| Requirement |
Go through the data and copy every line exactly, but not the images.

| Data for processing |

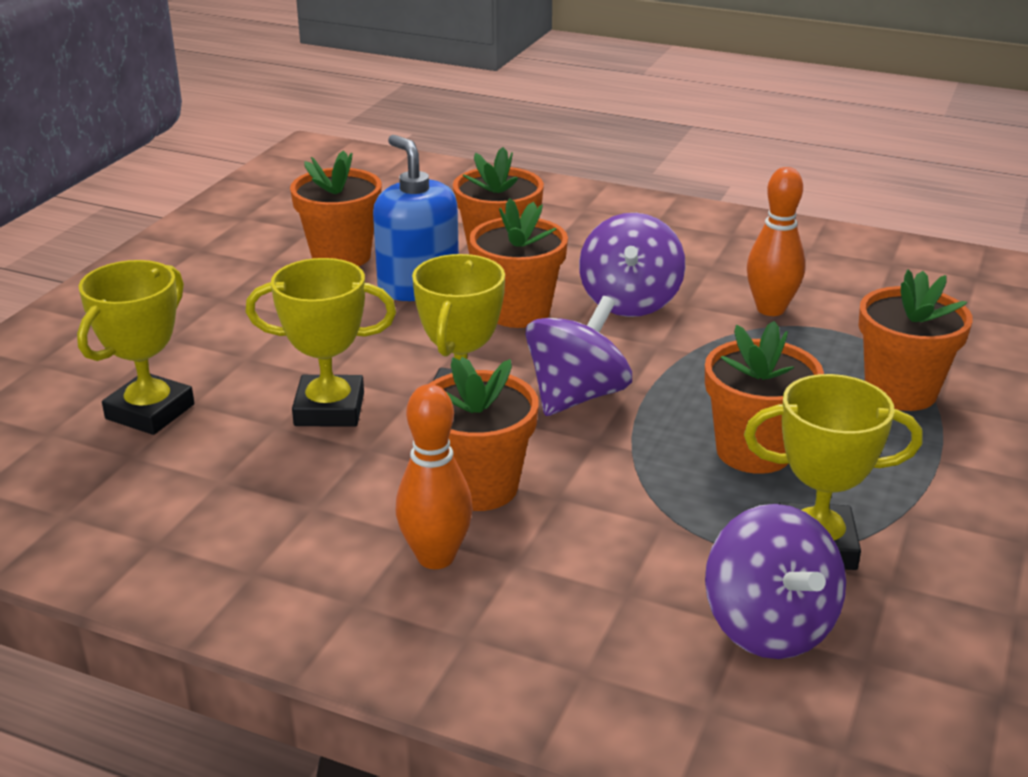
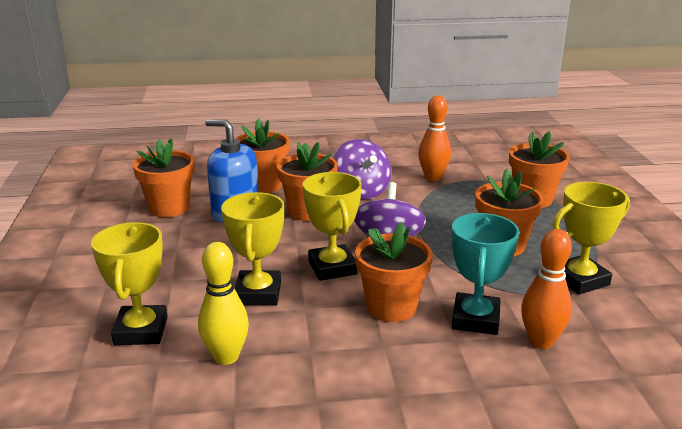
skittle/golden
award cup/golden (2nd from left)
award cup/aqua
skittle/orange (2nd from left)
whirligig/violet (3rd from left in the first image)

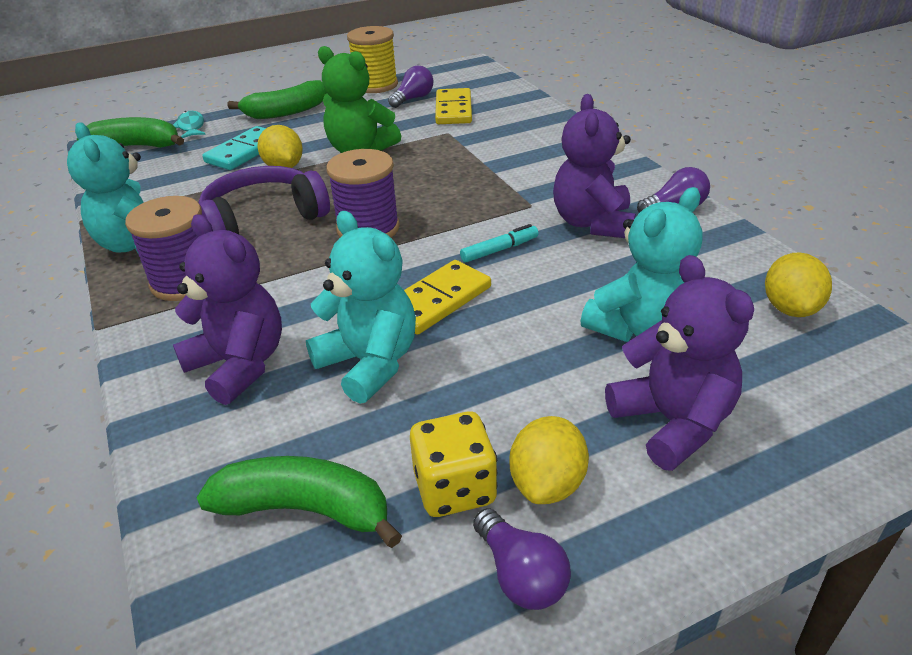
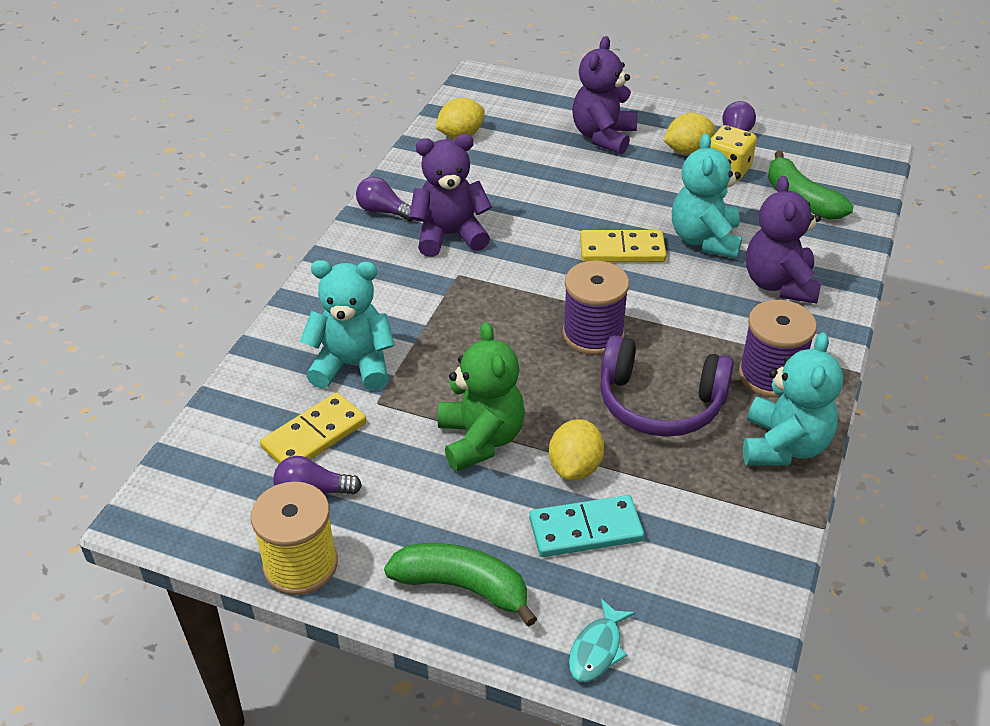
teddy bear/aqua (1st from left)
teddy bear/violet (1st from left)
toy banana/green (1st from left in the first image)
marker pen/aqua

| Solution |
skittle/golden
award cup/golden (2nd from left)
award cup/aqua
skittle/orange (2nd from left)
whirligig/violet (3rd from left in the first image)

teddy bear/aqua (1st from left)
teddy bear/violet (1st from left)
toy banana/green (1st from left in the first image)
marker pen/aqua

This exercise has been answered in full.